ASSIGNED TASK
In the material below, find each line with the word "white" and list it.

AVAILABLE DATA
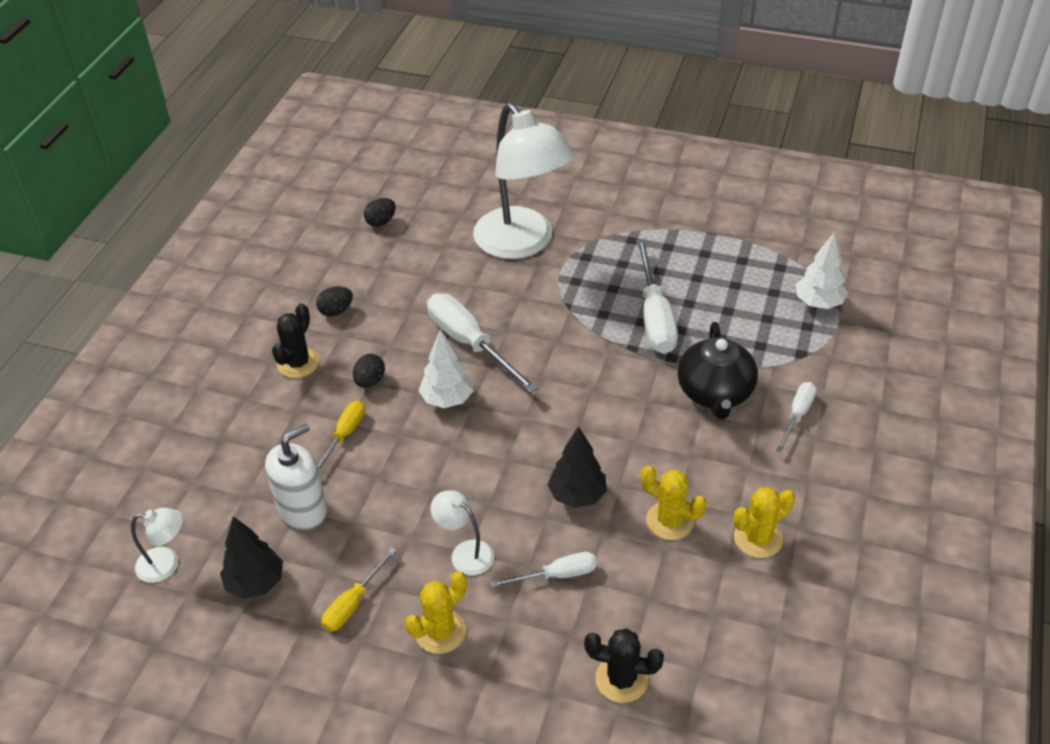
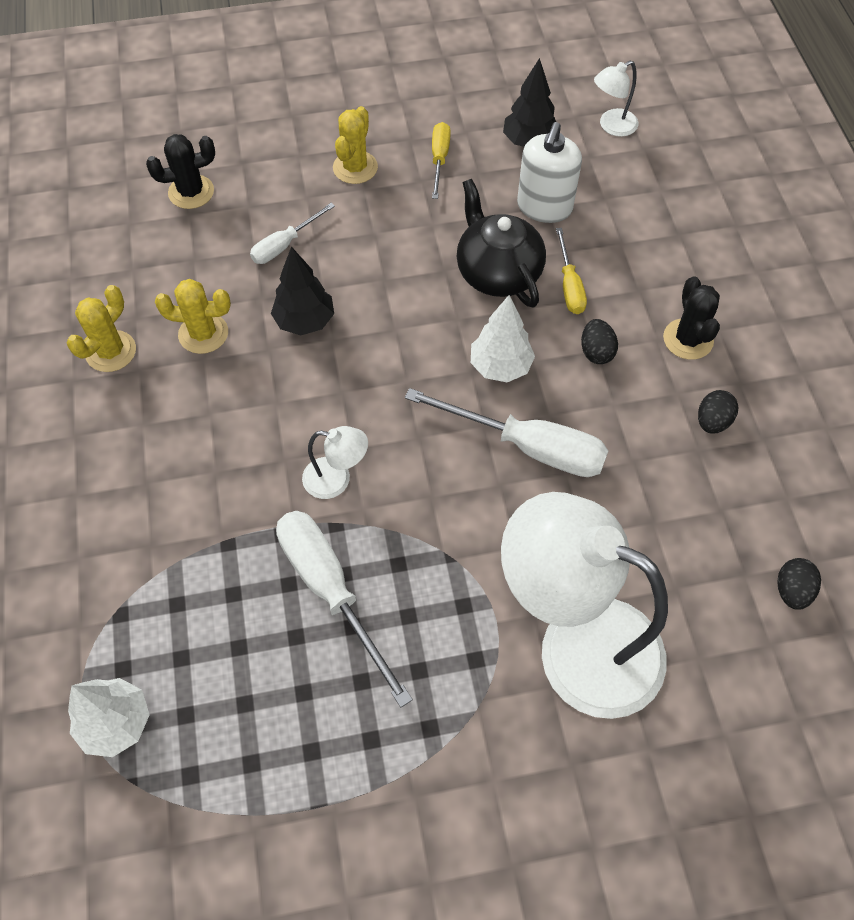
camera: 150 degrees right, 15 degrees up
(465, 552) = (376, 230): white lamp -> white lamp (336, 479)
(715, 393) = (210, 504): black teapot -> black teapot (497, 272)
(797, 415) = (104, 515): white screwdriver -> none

THE COMPLETED TASK
(465, 552) = (376, 230): white lamp -> white lamp (336, 479)
(797, 415) = (104, 515): white screwdriver -> none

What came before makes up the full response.